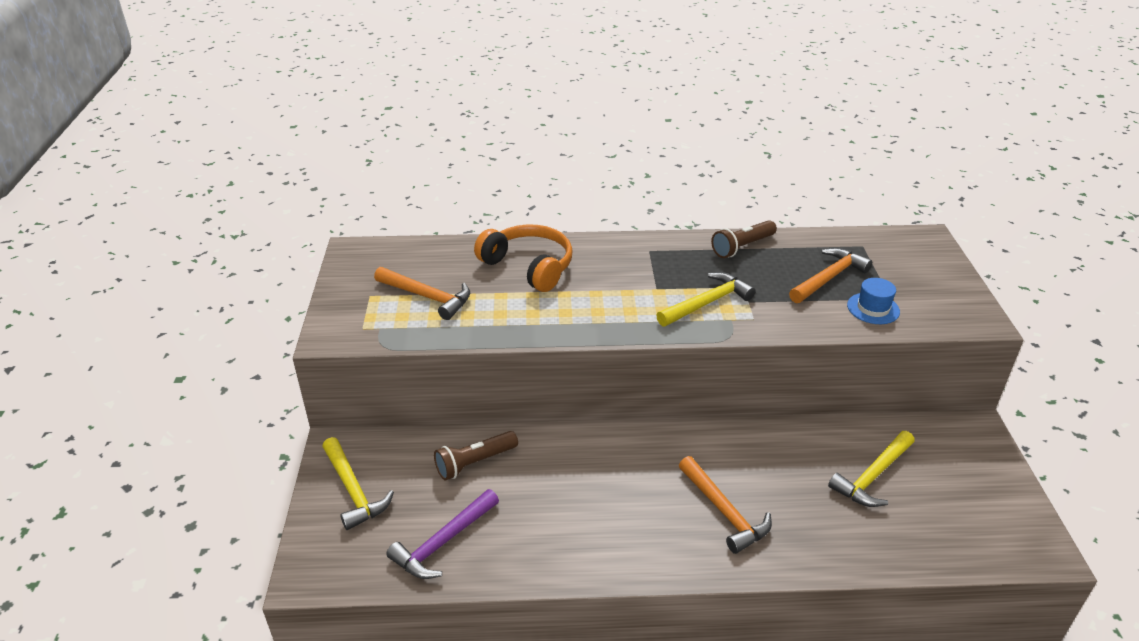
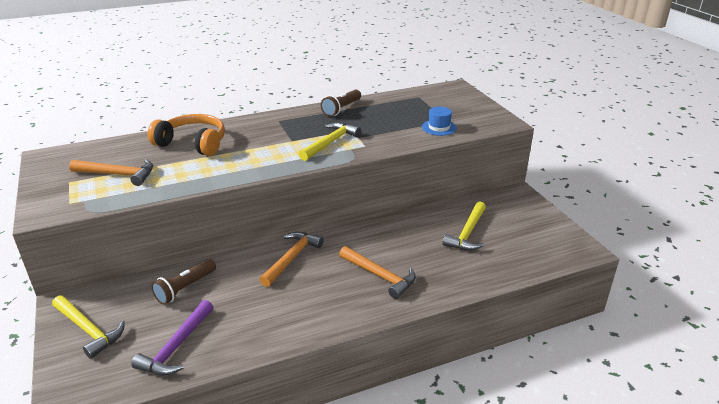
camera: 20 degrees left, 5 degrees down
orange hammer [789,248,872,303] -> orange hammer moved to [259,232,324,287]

+ + + +

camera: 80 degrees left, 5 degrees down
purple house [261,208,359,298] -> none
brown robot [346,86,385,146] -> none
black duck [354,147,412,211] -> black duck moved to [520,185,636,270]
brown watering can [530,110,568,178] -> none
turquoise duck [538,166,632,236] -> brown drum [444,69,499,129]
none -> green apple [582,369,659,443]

+ + + +

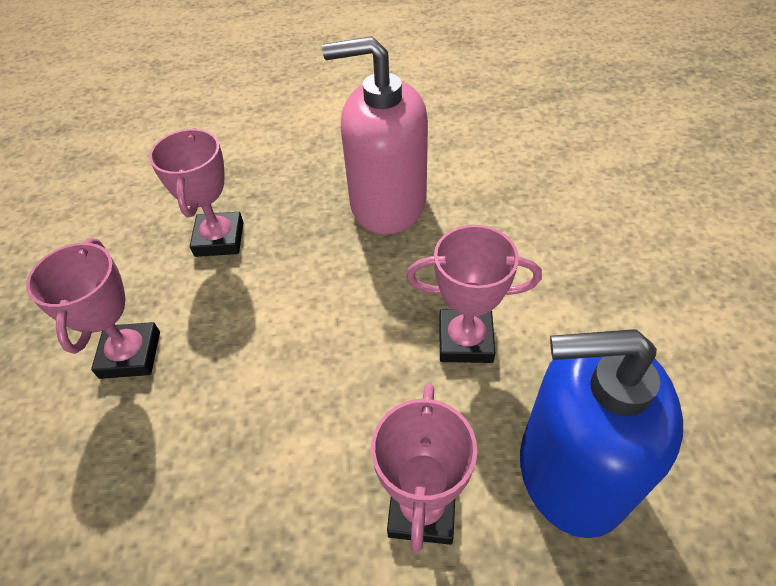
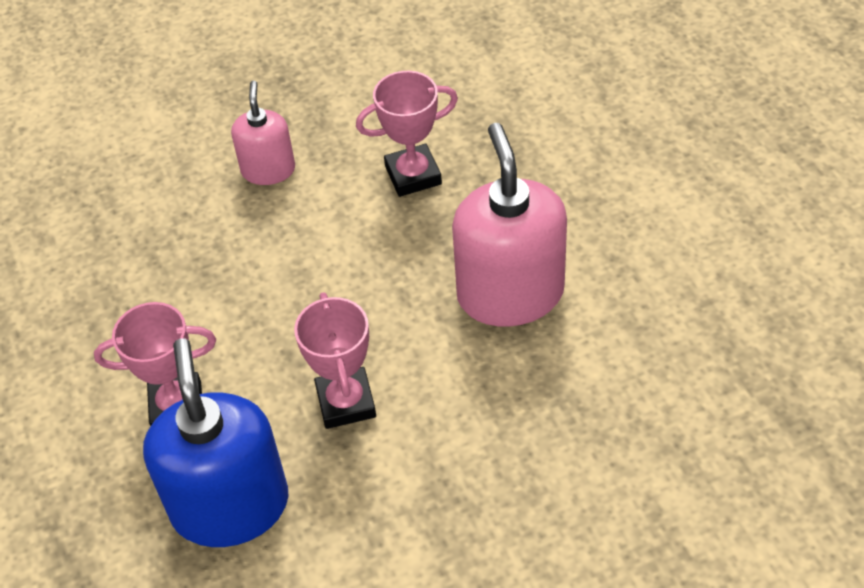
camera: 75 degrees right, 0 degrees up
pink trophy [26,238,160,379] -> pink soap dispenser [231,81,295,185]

+ + + +

=== Exercise aim ===
Among the records above, only the lines between the line holding "camera: 20 degrees left, 5 degrees down" and the line holding "orange hammer [789,248,872,303]", inclusive, are to be output, exactly as written.

=== Result for this exercise ===
camera: 20 degrees left, 5 degrees down
orange hammer [789,248,872,303] -> orange hammer moved to [259,232,324,287]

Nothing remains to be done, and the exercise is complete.